Start of DATA UNDER STUDY

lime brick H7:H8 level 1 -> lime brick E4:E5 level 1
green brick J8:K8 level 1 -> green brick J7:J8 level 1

End of DATA UNDER STUDY
Start of DATA UNDER STUDY

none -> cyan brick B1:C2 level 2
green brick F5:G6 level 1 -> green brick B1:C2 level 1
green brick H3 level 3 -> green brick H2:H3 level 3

End of DATA UNDER STUDY

▸ **TASK PROMPT**
Go through the preceding material and copy each line that has the word "green".

▸ **COMPLETED EXERCISE**
green brick J8:K8 level 1 -> green brick J7:J8 level 1
green brick F5:G6 level 1 -> green brick B1:C2 level 1
green brick H3 level 3 -> green brick H2:H3 level 3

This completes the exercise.